(Beginning of Records shown)

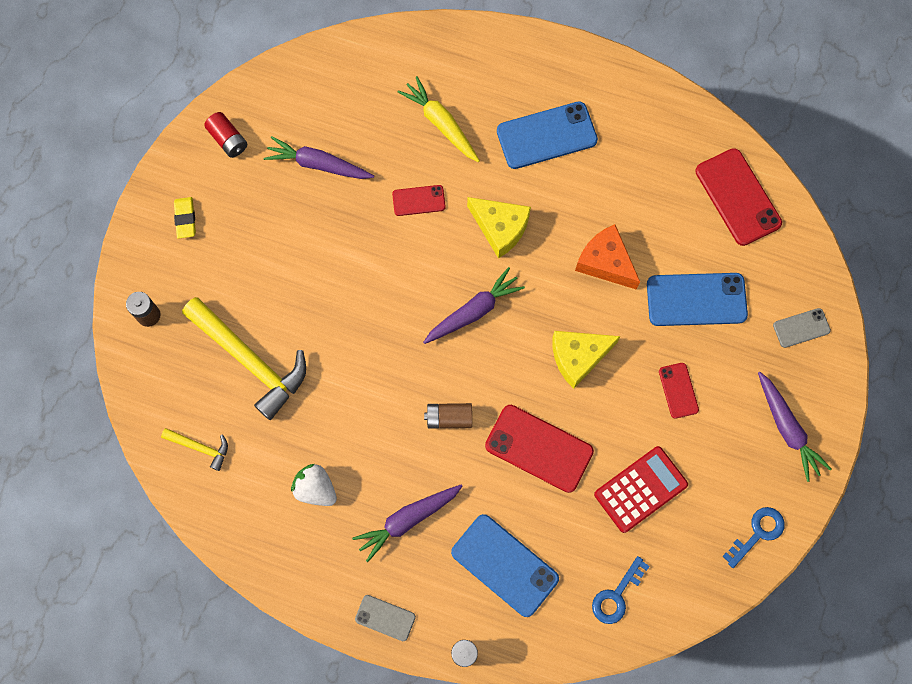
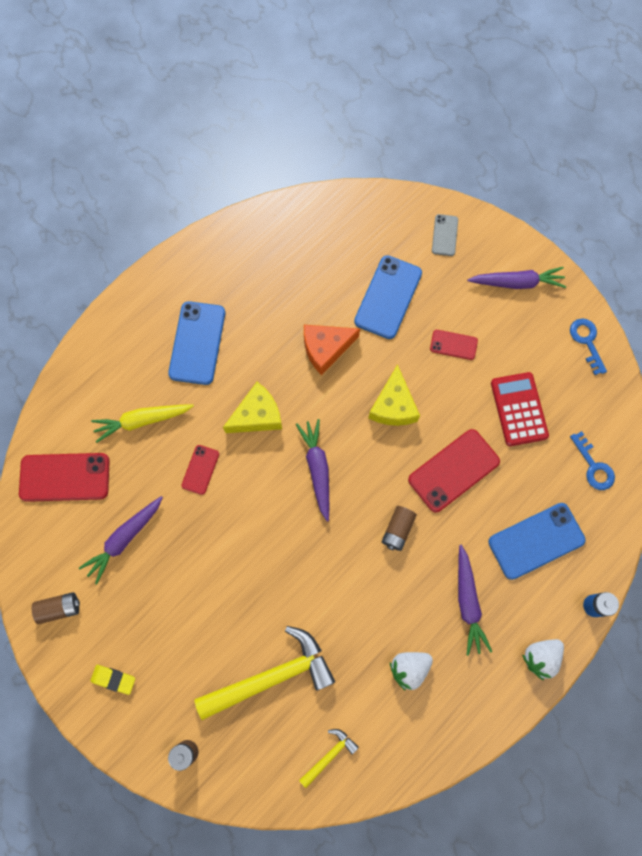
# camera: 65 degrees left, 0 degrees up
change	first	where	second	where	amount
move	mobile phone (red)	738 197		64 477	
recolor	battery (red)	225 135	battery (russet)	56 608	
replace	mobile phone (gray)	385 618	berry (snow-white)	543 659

(End of Records shown)

Problem details: Go through the records and repeat each one exactly, skipping anything that is a picture.

The completed task:
# camera: 65 degrees left, 0 degrees up
change	first	where	second	where	amount
move	mobile phone (red)	738 197		64 477	
recolor	battery (red)	225 135	battery (russet)	56 608	
replace	mobile phone (gray)	385 618	berry (snow-white)	543 659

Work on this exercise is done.